> **WHAT IS REQUIRED**
Transcribe exactly, please, the lines from the one containing "(1005, 452) = (468, 474): yellow" through the end of the records below, and leave out the pictures.

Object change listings
----------

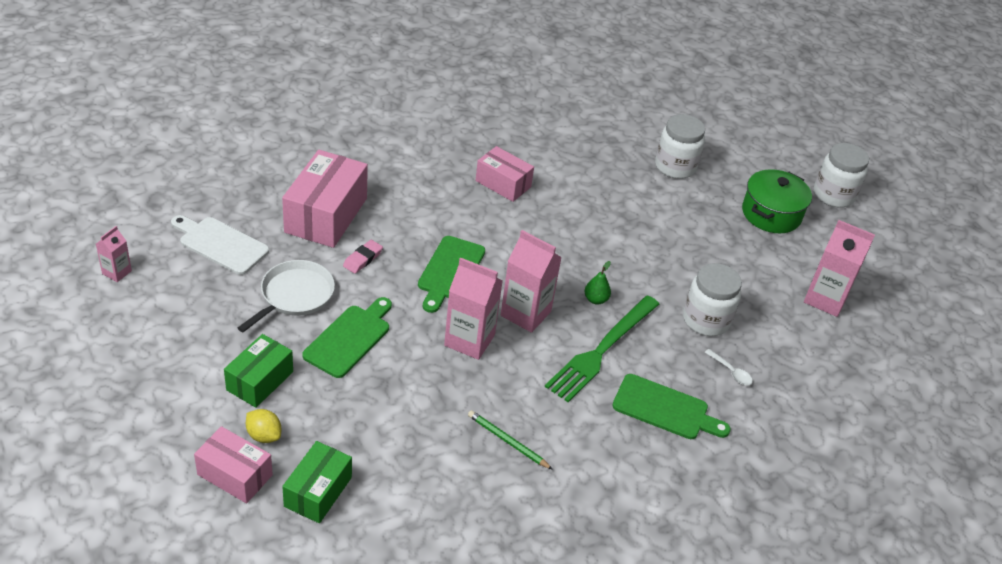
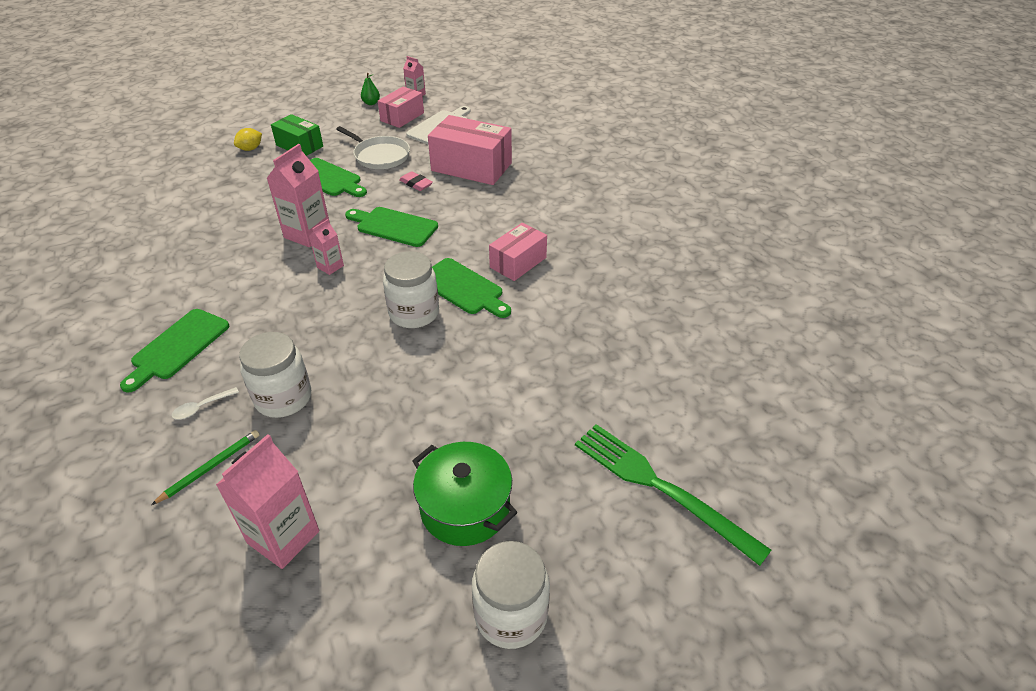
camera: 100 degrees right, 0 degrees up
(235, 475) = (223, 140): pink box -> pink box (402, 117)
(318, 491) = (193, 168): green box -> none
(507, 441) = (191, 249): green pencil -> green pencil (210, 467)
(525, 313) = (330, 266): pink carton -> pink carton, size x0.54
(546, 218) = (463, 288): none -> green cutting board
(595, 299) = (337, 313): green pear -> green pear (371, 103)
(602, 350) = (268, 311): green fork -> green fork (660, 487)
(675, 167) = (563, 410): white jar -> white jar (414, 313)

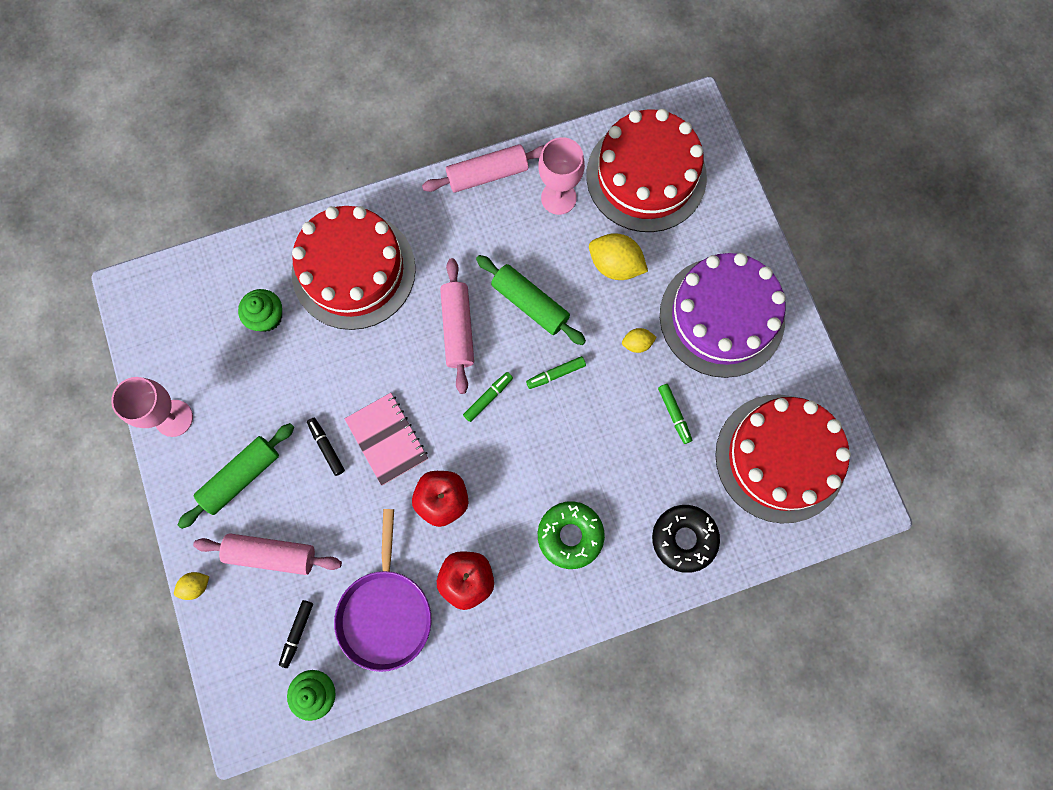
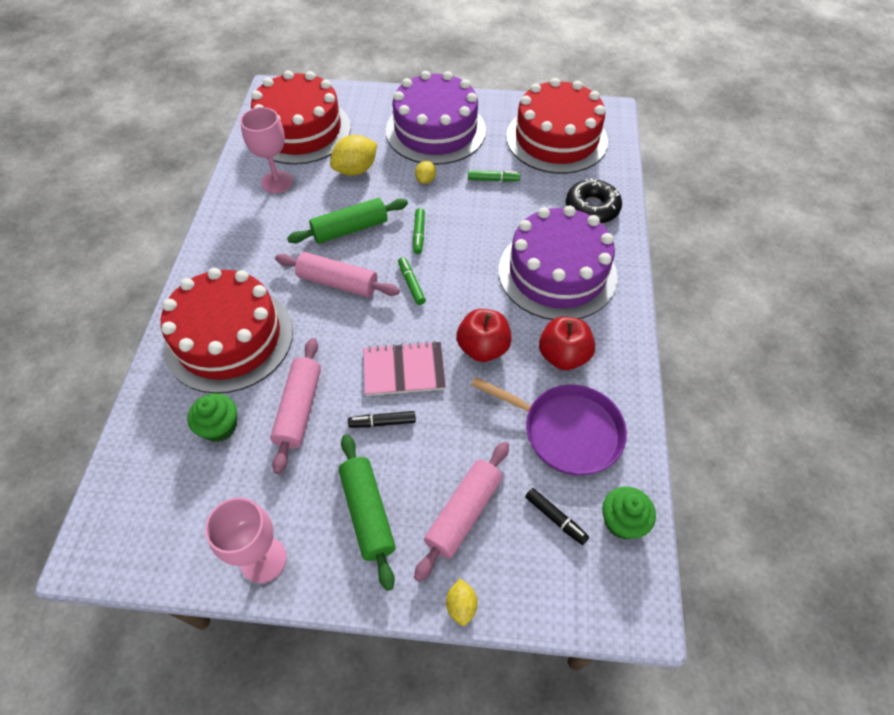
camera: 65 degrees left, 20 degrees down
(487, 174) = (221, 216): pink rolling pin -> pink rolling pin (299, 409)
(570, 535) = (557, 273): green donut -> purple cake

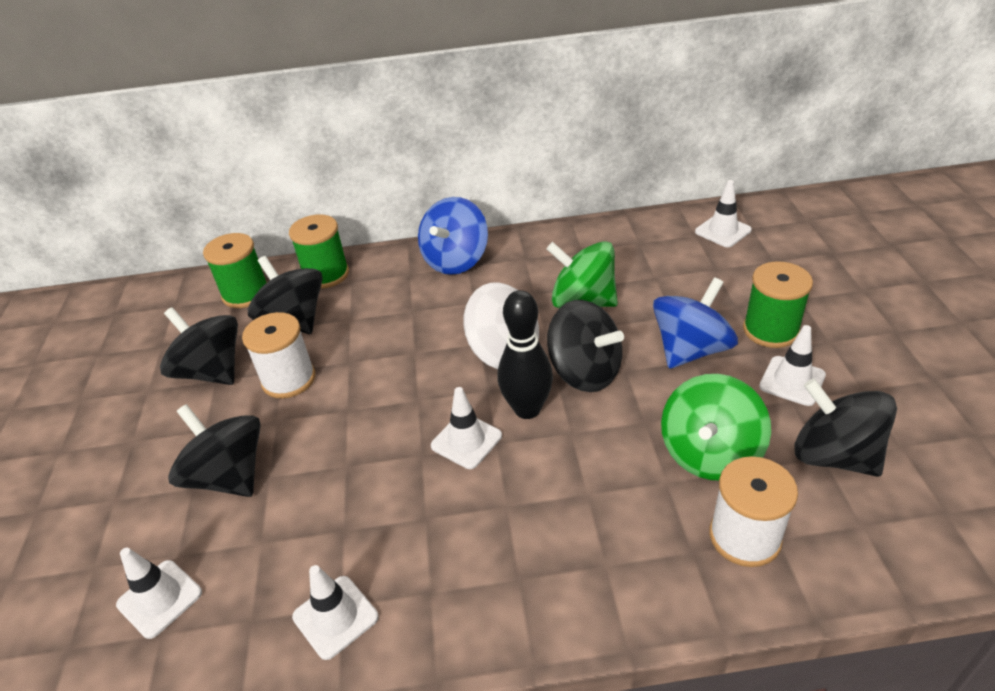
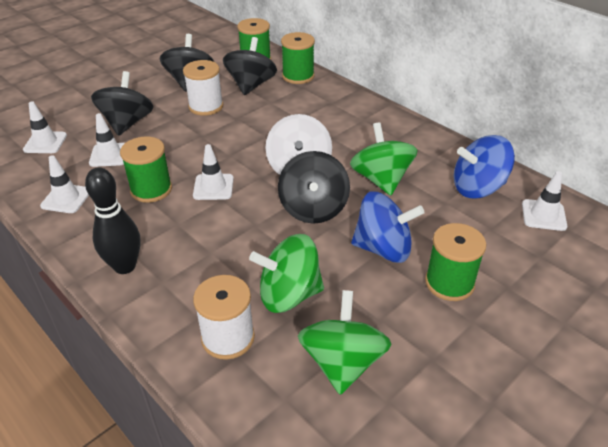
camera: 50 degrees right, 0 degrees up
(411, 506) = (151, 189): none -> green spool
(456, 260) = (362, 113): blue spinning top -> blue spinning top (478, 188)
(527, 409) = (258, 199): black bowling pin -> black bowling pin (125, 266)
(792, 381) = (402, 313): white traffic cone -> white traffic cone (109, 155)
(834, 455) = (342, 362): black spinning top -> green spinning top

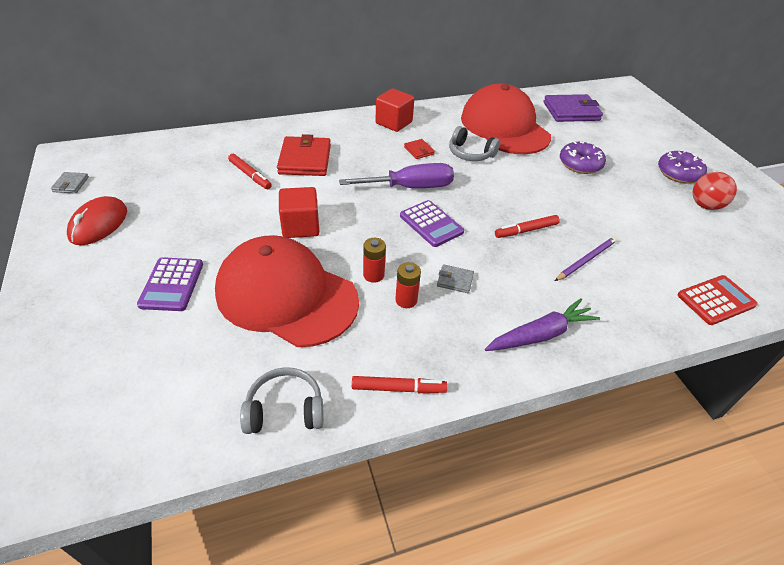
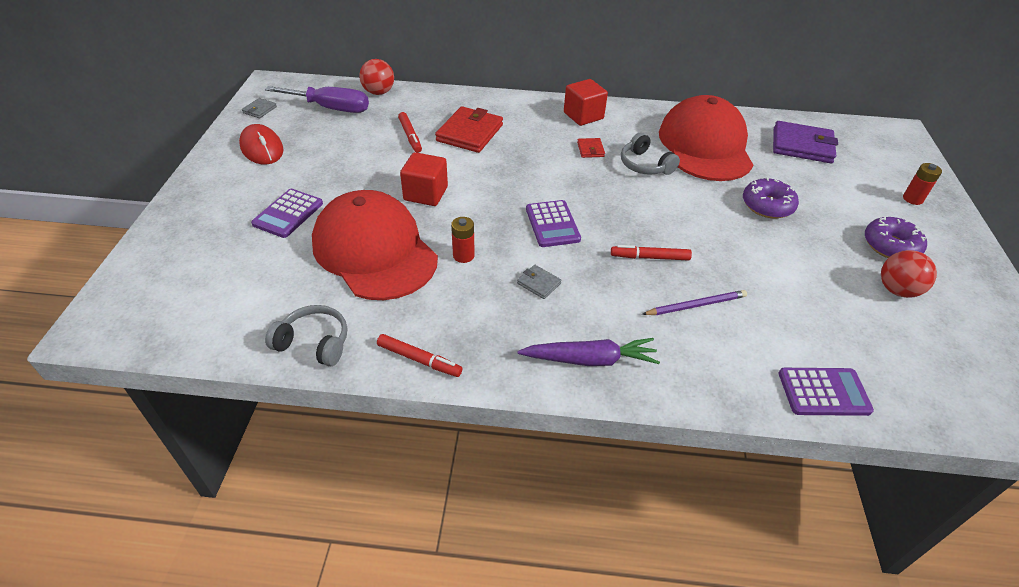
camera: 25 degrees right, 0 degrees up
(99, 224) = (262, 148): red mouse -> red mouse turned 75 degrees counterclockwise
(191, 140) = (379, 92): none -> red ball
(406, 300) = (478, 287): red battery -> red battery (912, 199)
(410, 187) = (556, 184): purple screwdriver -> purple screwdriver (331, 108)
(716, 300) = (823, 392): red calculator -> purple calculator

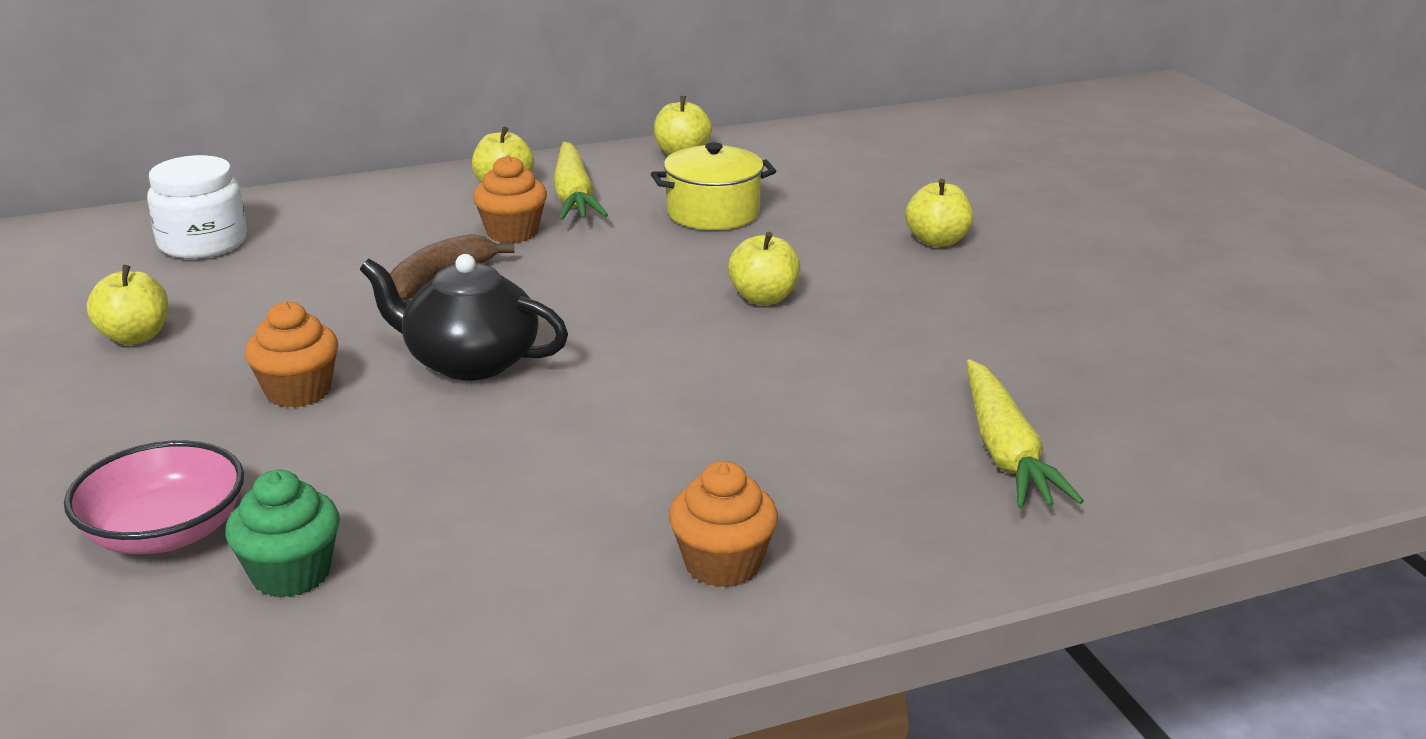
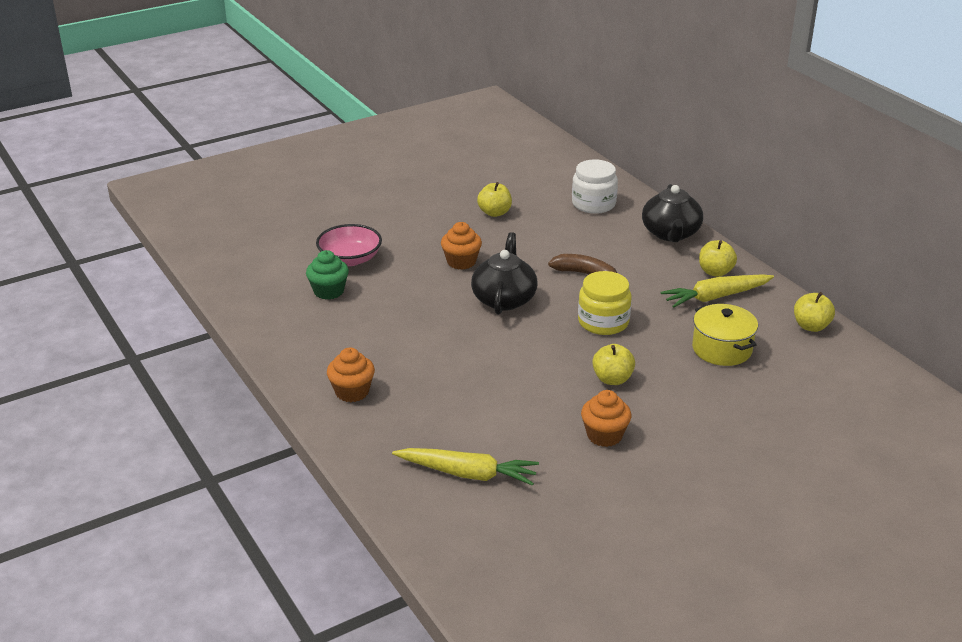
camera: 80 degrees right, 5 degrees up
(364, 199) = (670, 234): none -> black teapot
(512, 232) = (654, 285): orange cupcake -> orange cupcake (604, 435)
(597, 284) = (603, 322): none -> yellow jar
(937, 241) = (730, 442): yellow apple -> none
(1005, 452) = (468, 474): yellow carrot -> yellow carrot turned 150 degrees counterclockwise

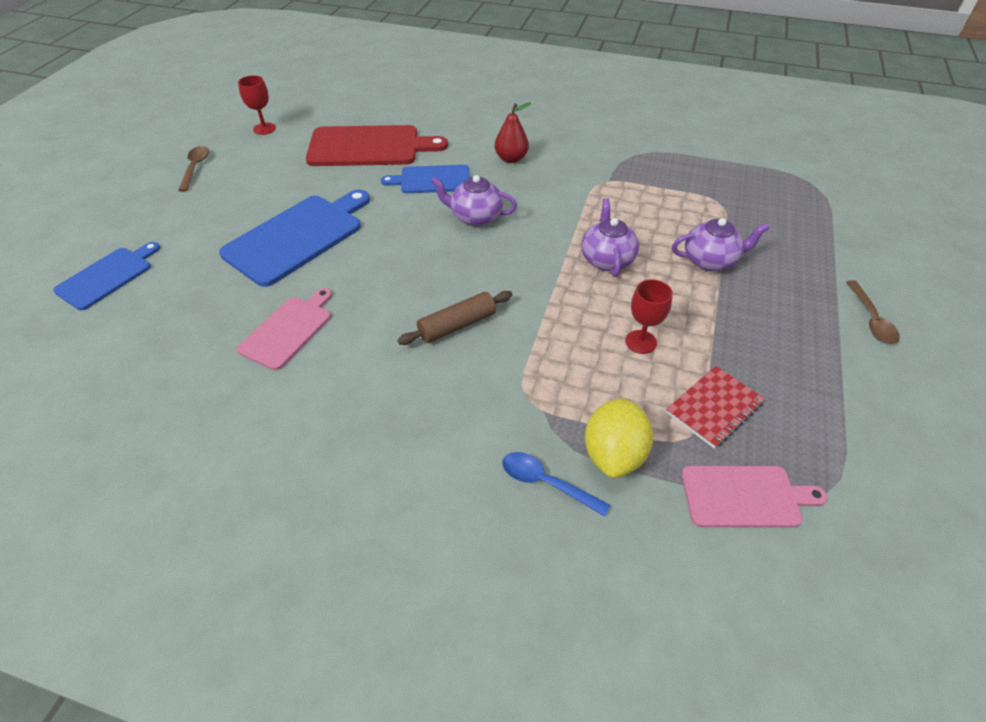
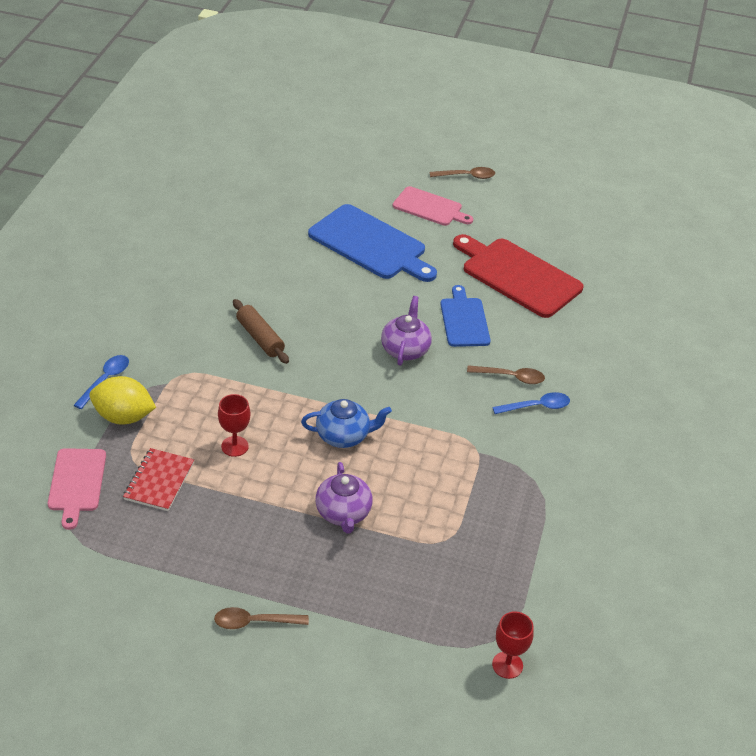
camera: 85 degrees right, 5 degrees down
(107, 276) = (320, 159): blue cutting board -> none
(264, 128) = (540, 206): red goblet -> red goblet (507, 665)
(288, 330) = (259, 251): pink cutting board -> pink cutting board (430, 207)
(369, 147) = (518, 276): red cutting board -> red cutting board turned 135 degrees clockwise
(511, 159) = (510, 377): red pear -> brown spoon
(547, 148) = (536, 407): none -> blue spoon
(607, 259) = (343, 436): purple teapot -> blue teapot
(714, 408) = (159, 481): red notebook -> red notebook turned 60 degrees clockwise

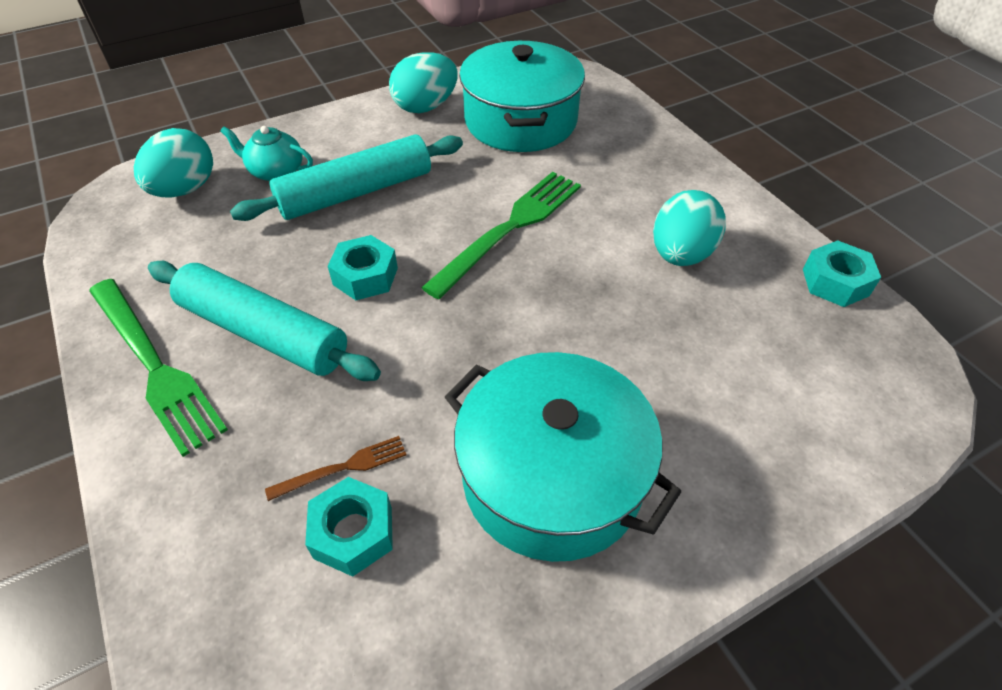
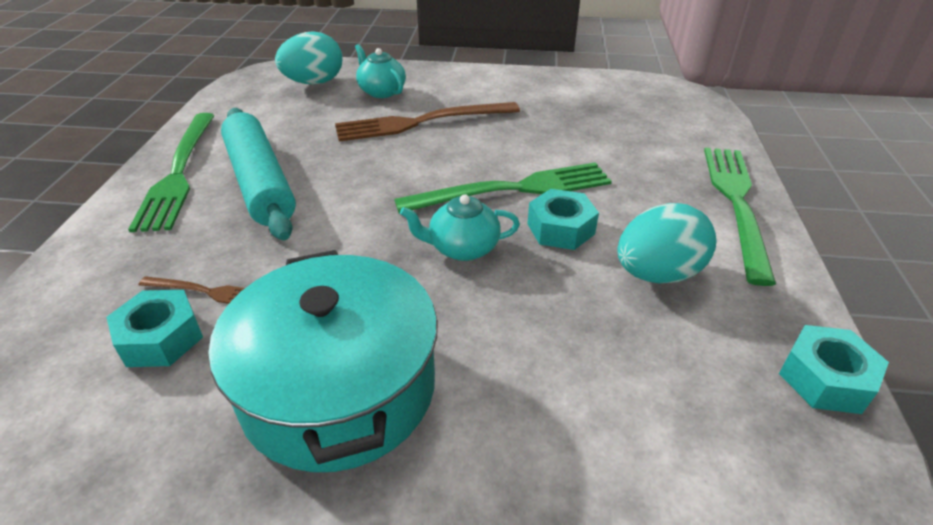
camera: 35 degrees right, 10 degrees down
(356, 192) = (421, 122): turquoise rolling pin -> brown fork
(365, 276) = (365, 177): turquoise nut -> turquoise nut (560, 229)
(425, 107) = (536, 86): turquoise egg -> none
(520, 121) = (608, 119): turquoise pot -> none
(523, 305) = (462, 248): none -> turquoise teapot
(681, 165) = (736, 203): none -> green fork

----------

> **RESPONSE BELOW**
(1005, 452) = (468, 474): yellow carrot -> yellow carrot turned 150 degrees counterclockwise

camera: 85 degrees right, 5 degrees down
(107, 276) = (320, 159): blue cutting board -> none
(264, 128) = (540, 206): red goblet -> red goblet (507, 665)
(288, 330) = (259, 251): pink cutting board -> pink cutting board (430, 207)
(369, 147) = (518, 276): red cutting board -> red cutting board turned 135 degrees clockwise
(511, 159) = (510, 377): red pear -> brown spoon
(547, 148) = (536, 407): none -> blue spoon
(607, 259) = (343, 436): purple teapot -> blue teapot
(714, 408) = (159, 481): red notebook -> red notebook turned 60 degrees clockwise

camera: 35 degrees right, 10 degrees down
(356, 192) = (421, 122): turquoise rolling pin -> brown fork
(365, 276) = (365, 177): turquoise nut -> turquoise nut (560, 229)
(425, 107) = (536, 86): turquoise egg -> none
(520, 121) = (608, 119): turquoise pot -> none
(523, 305) = (462, 248): none -> turquoise teapot
(681, 165) = (736, 203): none -> green fork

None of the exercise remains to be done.